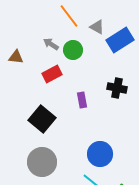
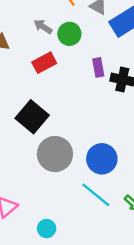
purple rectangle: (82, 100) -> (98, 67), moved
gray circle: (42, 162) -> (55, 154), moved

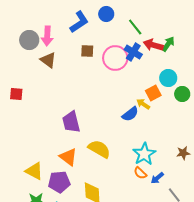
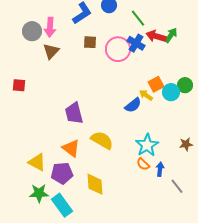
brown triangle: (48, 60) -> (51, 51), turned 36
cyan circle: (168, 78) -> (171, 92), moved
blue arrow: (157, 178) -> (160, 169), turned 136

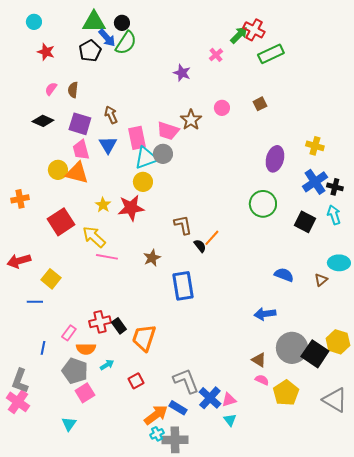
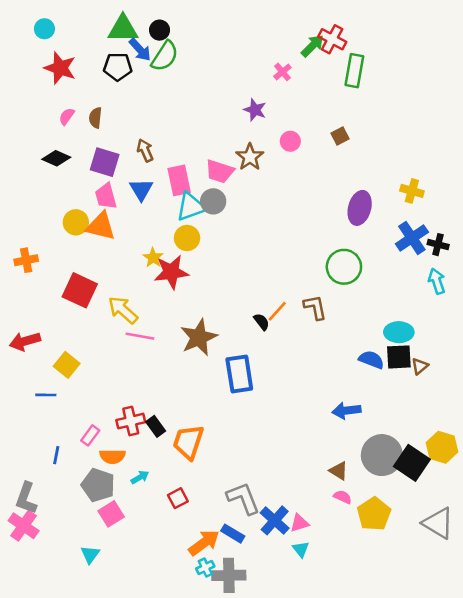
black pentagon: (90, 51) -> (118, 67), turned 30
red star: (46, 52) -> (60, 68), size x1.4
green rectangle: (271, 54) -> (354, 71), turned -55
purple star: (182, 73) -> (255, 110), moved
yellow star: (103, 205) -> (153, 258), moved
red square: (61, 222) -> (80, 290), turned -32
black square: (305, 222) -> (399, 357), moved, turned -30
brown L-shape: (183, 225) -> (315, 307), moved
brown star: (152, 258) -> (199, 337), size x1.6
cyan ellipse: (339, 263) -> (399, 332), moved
===============
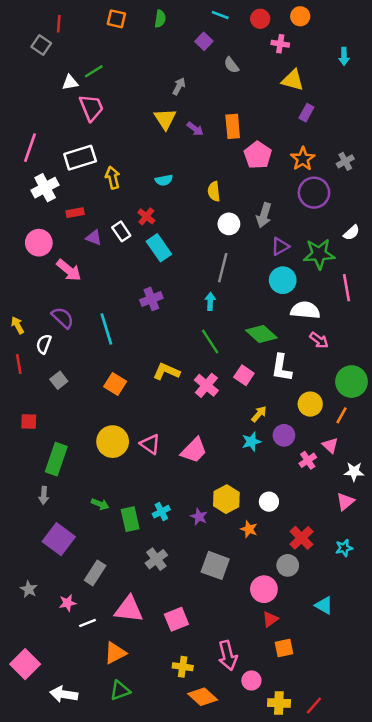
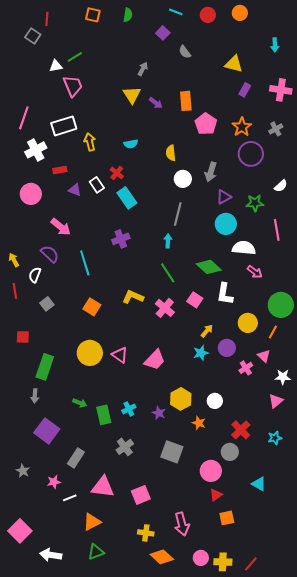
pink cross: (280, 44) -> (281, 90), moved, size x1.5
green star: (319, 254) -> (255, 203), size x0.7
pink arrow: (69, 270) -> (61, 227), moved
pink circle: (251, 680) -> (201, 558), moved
===============
### PROBLEM
Output exactly the stretch of the listing that begins at the line containing "blue arrow: (157, 178)" and ends at the line containing "brown L-shape: (183, 225)", both kept. Omit pictures and everything else.

### WRITTEN ANSWER
blue arrow: (157, 178) -> (160, 169), turned 136

black pentagon: (90, 51) -> (118, 67), turned 30
red star: (46, 52) -> (60, 68), size x1.4
green rectangle: (271, 54) -> (354, 71), turned -55
purple star: (182, 73) -> (255, 110), moved
yellow star: (103, 205) -> (153, 258), moved
red square: (61, 222) -> (80, 290), turned -32
black square: (305, 222) -> (399, 357), moved, turned -30
brown L-shape: (183, 225) -> (315, 307), moved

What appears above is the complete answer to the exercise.